[Start of section]
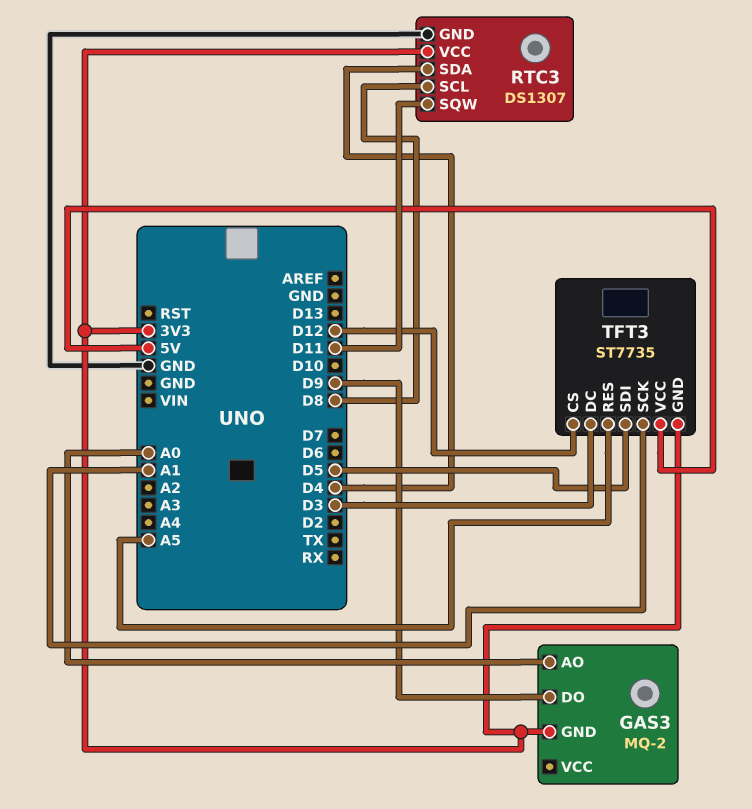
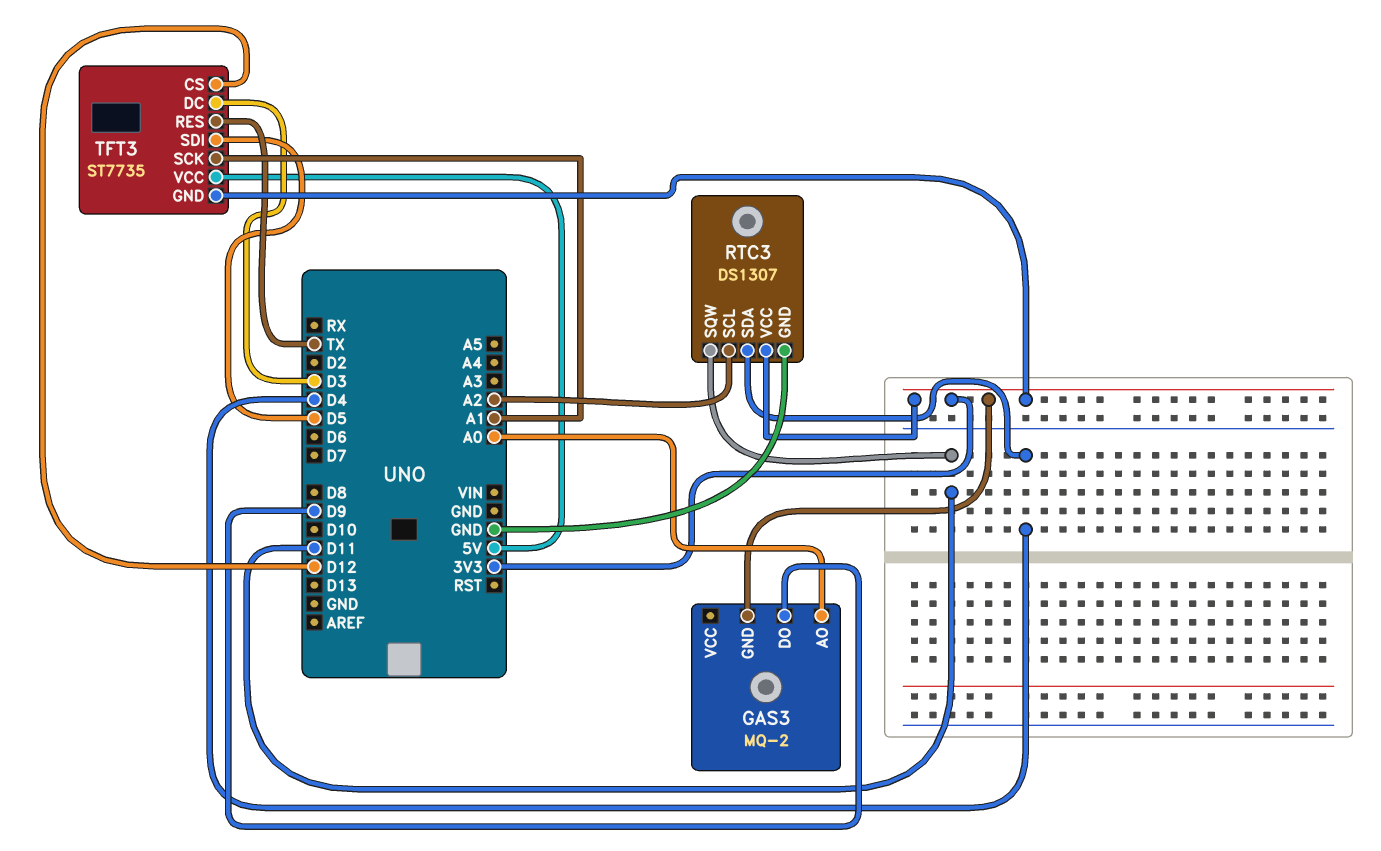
RTC3 pin SCL: D8 -> A2
TFT3 pin RES: A5 -> TX

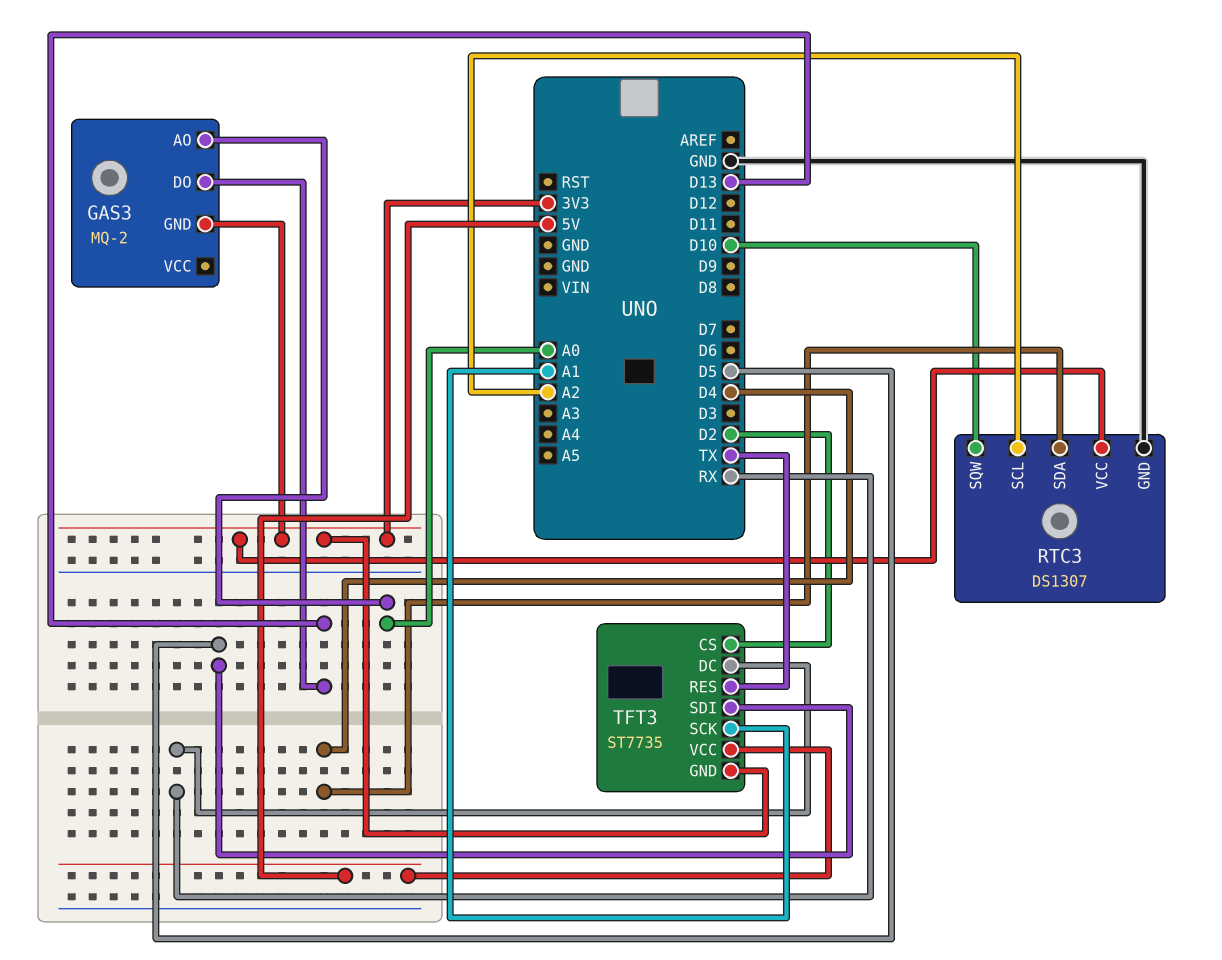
GAS3 pin DO: D9 -> D13
RTC3 pin SQW: D11 -> D10
TFT3 pin CS: D12 -> D2
TFT3 pin DC: D3 -> RX

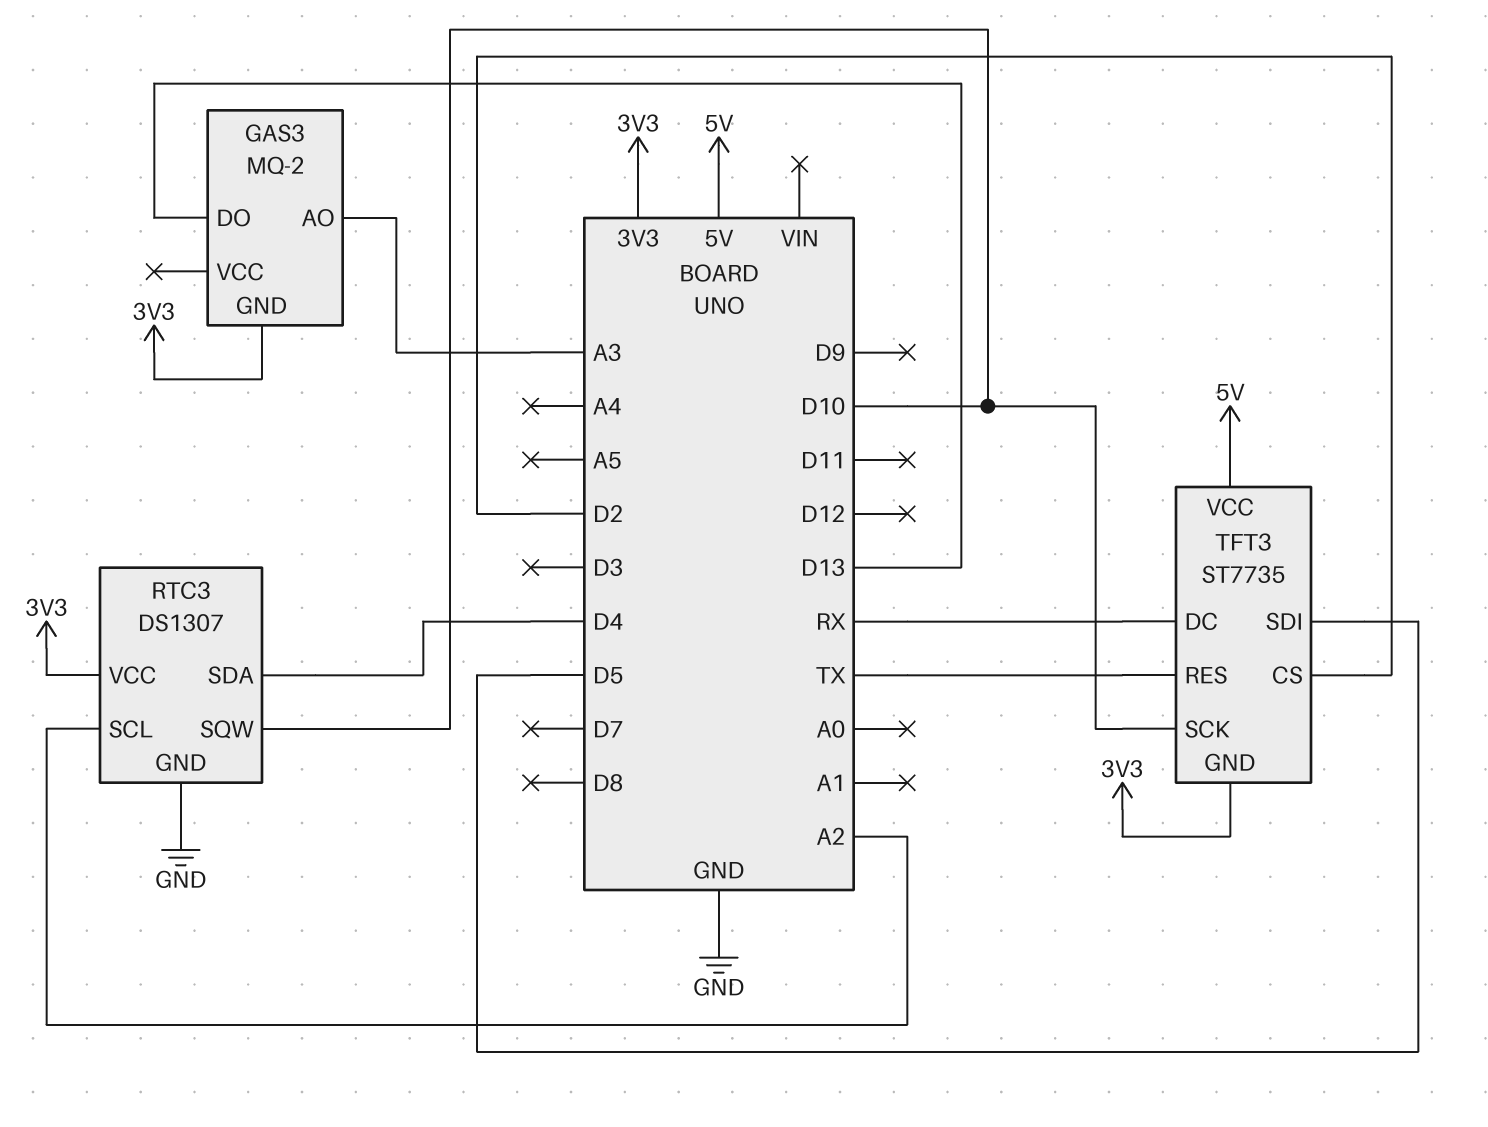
GAS3 pin AO: A0 -> A3
TFT3 pin SCK: A1 -> D10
[End of section]
Repeat the records word for word. Leave out whatever pictures they hold.

RTC3 pin SCL: D8 -> A2
TFT3 pin RES: A5 -> TX

GAS3 pin DO: D9 -> D13
RTC3 pin SQW: D11 -> D10
TFT3 pin CS: D12 -> D2
TFT3 pin DC: D3 -> RX

GAS3 pin AO: A0 -> A3
TFT3 pin SCK: A1 -> D10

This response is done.